---------- Extracted information ----------

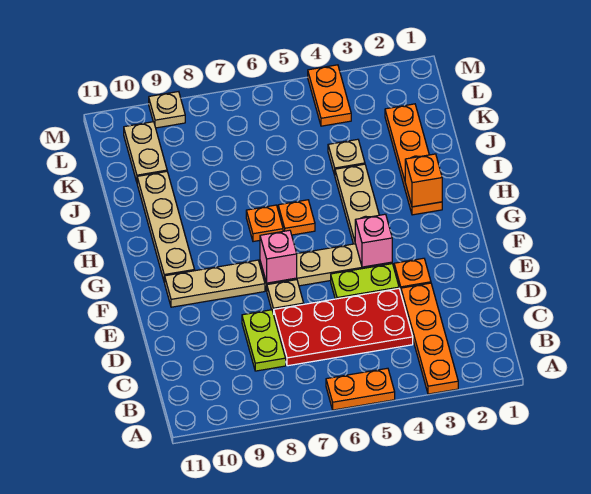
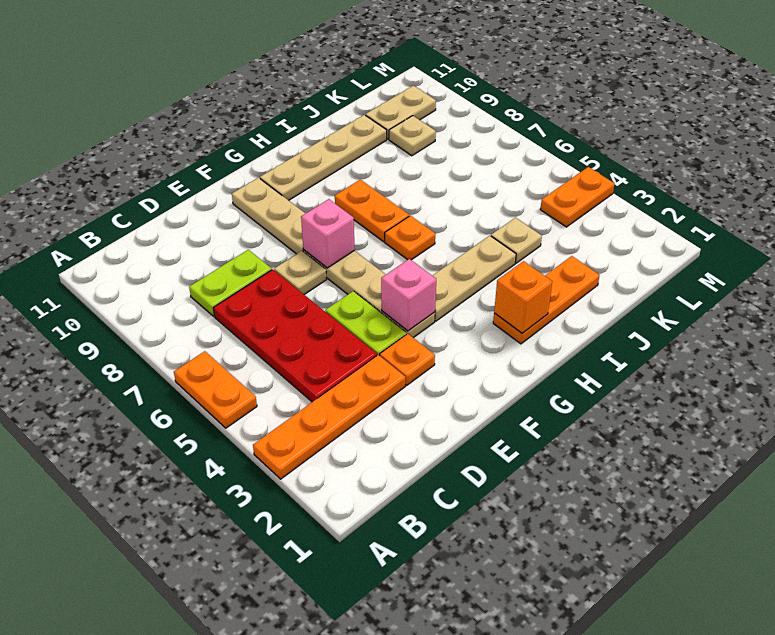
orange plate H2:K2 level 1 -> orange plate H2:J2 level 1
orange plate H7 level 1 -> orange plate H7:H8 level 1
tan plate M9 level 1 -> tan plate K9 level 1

----------
---------- Extracted information ----------

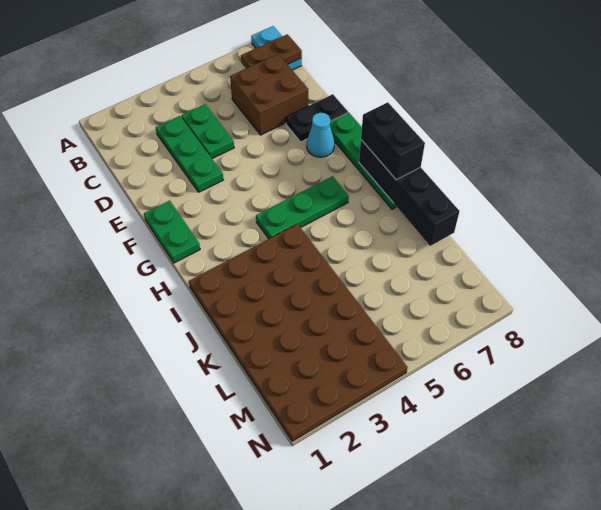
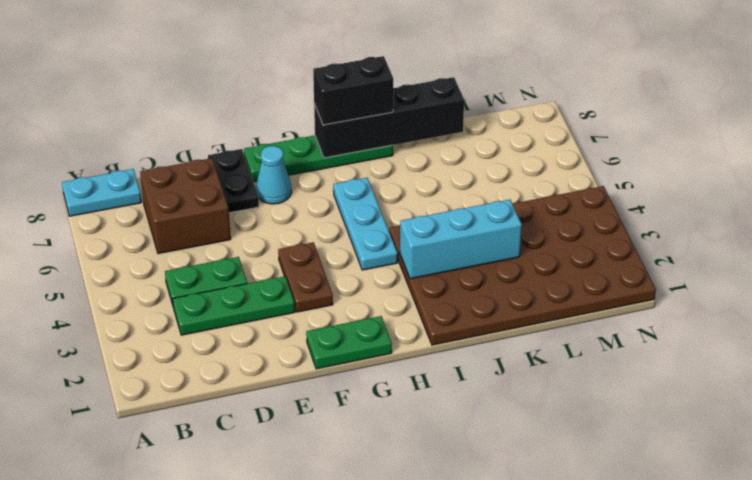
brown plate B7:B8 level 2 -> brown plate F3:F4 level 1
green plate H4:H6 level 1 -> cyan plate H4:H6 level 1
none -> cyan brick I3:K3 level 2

----------
---------- Extracted information ----------

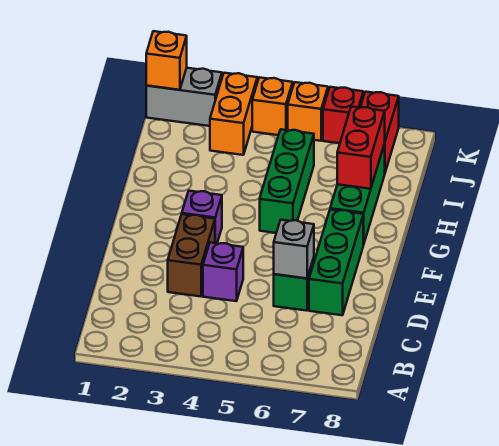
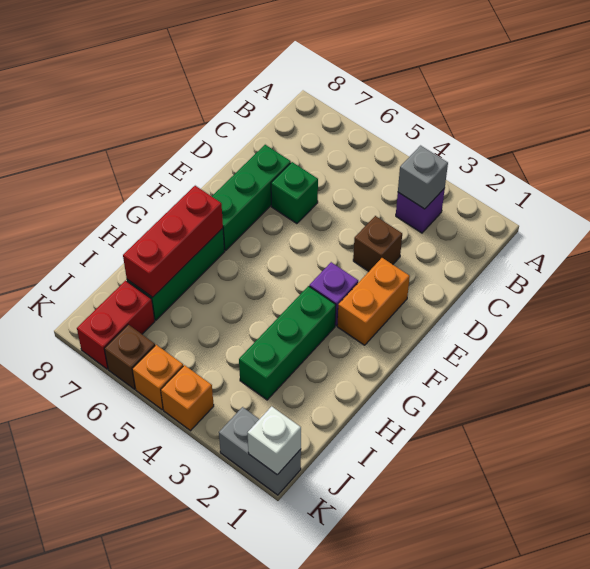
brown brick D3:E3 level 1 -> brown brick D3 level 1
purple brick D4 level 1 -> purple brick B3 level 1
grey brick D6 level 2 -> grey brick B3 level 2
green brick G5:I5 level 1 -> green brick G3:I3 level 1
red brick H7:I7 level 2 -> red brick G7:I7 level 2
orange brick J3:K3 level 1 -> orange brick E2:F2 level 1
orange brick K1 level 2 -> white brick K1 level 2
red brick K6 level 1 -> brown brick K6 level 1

----------

### Task to complete
From the line containing "purple brick D4" down to the line containing "red brick K6" in the material above, reproduce every line exactly, including the two end lines.

### Solution to the problem
purple brick D4 level 1 -> purple brick B3 level 1
grey brick D6 level 2 -> grey brick B3 level 2
green brick G5:I5 level 1 -> green brick G3:I3 level 1
red brick H7:I7 level 2 -> red brick G7:I7 level 2
orange brick J3:K3 level 1 -> orange brick E2:F2 level 1
orange brick K1 level 2 -> white brick K1 level 2
red brick K6 level 1 -> brown brick K6 level 1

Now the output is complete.